§ Exercise data:
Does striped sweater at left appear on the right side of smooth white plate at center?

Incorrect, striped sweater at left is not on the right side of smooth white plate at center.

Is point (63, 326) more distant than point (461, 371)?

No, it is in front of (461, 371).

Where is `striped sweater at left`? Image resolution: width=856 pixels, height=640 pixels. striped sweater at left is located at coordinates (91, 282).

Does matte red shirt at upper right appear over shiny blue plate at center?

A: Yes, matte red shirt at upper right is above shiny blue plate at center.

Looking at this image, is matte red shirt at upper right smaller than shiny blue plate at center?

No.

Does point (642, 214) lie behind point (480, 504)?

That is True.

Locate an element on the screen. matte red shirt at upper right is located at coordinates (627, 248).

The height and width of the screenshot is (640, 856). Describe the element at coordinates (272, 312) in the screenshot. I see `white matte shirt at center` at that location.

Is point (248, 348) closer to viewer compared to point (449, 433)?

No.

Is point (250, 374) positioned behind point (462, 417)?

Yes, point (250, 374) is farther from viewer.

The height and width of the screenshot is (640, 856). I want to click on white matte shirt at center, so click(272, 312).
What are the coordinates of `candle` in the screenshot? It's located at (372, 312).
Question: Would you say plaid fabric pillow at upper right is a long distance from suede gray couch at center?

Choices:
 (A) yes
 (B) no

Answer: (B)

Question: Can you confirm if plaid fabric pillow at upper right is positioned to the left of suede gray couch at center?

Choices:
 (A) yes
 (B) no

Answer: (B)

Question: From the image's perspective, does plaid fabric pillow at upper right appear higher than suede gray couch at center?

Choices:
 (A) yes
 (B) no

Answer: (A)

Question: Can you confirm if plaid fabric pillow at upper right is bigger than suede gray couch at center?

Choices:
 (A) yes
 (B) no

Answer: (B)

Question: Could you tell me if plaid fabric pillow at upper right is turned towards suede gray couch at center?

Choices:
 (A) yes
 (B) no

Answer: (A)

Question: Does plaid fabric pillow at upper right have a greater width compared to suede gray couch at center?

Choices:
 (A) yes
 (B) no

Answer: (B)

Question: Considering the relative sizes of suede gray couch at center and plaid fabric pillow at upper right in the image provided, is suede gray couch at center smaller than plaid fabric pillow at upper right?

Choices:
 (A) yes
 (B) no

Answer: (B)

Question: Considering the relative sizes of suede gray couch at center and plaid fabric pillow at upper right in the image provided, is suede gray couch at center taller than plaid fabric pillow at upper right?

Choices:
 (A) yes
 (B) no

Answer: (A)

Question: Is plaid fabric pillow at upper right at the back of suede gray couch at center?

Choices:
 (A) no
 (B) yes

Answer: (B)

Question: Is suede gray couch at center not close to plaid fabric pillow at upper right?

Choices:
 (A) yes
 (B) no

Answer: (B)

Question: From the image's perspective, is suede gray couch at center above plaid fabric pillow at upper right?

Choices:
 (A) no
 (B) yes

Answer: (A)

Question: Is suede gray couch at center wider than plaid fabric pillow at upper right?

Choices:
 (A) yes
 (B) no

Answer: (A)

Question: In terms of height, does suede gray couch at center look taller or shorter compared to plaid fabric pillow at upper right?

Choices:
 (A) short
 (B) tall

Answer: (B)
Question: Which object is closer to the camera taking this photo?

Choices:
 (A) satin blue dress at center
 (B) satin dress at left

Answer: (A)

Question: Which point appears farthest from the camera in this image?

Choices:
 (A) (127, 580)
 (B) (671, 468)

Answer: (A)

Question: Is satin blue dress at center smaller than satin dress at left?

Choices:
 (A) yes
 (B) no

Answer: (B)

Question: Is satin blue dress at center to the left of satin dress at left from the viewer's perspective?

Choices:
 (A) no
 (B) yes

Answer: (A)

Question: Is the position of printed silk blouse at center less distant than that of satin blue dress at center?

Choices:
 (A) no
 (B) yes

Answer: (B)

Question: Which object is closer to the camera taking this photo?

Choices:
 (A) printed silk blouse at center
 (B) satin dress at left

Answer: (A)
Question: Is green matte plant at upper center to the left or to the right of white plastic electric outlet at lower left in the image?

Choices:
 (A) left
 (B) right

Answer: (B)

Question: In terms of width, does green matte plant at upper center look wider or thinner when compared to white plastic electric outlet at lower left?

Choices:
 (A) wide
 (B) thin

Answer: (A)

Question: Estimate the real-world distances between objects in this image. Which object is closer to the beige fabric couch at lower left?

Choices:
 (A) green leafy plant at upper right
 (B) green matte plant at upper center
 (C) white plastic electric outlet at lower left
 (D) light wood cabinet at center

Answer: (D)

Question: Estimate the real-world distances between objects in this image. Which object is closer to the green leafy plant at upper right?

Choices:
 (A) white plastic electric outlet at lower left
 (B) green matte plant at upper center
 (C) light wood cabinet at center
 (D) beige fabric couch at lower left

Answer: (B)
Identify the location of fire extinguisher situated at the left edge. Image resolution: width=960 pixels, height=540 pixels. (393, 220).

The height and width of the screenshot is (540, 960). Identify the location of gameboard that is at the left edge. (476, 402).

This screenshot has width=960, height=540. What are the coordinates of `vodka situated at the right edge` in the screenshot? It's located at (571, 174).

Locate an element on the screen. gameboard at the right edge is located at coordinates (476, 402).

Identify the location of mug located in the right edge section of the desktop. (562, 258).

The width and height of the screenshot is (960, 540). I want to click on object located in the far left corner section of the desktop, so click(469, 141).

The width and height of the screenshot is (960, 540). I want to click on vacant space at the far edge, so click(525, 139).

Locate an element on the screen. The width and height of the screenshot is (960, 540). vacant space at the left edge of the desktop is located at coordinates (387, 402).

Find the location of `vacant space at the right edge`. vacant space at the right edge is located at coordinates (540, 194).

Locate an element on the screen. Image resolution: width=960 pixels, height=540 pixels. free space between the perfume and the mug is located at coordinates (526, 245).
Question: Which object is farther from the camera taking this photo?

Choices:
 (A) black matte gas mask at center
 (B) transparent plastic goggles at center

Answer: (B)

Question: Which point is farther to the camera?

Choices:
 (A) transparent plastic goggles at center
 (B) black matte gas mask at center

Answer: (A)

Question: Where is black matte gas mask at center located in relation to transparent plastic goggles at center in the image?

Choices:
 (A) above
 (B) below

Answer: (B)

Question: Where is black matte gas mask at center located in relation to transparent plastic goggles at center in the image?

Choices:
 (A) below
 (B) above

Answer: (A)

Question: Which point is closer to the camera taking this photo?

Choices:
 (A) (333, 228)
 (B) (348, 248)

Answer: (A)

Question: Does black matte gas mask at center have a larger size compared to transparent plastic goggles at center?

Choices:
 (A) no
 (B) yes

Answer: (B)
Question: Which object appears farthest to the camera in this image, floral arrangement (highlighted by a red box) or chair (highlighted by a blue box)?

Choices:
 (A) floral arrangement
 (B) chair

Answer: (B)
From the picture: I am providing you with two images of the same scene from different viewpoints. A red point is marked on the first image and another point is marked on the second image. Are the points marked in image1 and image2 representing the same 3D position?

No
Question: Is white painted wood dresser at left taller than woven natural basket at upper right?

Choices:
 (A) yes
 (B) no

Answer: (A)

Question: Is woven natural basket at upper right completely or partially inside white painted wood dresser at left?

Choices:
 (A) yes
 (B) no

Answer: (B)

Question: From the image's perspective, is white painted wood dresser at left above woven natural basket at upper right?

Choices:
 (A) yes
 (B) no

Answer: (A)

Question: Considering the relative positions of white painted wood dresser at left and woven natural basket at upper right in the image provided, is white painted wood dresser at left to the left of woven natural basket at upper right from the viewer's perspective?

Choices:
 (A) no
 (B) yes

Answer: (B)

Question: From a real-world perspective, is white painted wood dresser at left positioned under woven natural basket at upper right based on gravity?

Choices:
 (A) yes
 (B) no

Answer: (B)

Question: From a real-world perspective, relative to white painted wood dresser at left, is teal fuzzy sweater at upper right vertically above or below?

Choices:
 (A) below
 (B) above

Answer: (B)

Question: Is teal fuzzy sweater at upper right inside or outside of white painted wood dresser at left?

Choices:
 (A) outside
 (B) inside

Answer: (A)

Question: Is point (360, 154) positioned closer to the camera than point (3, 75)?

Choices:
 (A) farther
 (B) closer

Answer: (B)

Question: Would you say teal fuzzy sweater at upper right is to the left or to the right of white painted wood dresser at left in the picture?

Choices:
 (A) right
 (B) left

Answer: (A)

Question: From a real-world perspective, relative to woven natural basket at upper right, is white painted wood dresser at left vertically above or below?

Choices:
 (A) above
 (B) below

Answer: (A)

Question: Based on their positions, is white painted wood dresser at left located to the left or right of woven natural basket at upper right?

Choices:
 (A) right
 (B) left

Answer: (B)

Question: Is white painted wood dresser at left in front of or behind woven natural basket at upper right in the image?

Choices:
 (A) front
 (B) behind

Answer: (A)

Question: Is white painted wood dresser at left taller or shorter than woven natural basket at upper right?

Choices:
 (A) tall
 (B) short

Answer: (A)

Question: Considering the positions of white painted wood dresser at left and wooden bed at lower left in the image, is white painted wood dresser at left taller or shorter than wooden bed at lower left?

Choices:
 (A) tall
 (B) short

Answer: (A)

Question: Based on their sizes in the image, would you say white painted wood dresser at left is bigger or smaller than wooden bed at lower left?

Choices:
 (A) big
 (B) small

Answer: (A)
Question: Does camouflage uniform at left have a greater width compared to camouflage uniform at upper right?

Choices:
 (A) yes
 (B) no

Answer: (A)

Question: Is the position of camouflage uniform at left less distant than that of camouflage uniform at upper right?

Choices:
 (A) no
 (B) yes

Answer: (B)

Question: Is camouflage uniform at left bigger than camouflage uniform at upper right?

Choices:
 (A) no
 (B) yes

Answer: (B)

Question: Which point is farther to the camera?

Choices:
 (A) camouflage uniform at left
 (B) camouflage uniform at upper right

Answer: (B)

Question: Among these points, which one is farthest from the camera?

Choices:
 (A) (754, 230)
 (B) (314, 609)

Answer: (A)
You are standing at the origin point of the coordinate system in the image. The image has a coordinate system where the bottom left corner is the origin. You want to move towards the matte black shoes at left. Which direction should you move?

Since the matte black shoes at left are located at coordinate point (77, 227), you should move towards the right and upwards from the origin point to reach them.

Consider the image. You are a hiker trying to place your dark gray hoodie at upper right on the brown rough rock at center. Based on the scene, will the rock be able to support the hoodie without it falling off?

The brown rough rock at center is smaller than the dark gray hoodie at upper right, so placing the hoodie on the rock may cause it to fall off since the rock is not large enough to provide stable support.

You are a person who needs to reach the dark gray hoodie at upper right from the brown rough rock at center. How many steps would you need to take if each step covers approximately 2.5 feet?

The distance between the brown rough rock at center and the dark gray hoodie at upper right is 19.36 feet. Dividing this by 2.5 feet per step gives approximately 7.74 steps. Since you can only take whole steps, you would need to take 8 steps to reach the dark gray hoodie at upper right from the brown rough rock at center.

§ Exercise instructions: Copy out the material word for word, from the line containing "Question: Based on their sizes" through the line containing "(B) (314, 609)", including both of those lines.

§ Exercise output:
Question: Based on their sizes in the image, would you say white painted wood dresser at left is bigger or smaller than wooden bed at lower left?

Choices:
 (A) big
 (B) small

Answer: (A)
Question: Does camouflage uniform at left have a greater width compared to camouflage uniform at upper right?

Choices:
 (A) yes
 (B) no

Answer: (A)

Question: Is the position of camouflage uniform at left less distant than that of camouflage uniform at upper right?

Choices:
 (A) no
 (B) yes

Answer: (B)

Question: Is camouflage uniform at left bigger than camouflage uniform at upper right?

Choices:
 (A) no
 (B) yes

Answer: (B)

Question: Which point is farther to the camera?

Choices:
 (A) camouflage uniform at left
 (B) camouflage uniform at upper right

Answer: (B)

Question: Among these points, which one is farthest from the camera?

Choices:
 (A) (754, 230)
 (B) (314, 609)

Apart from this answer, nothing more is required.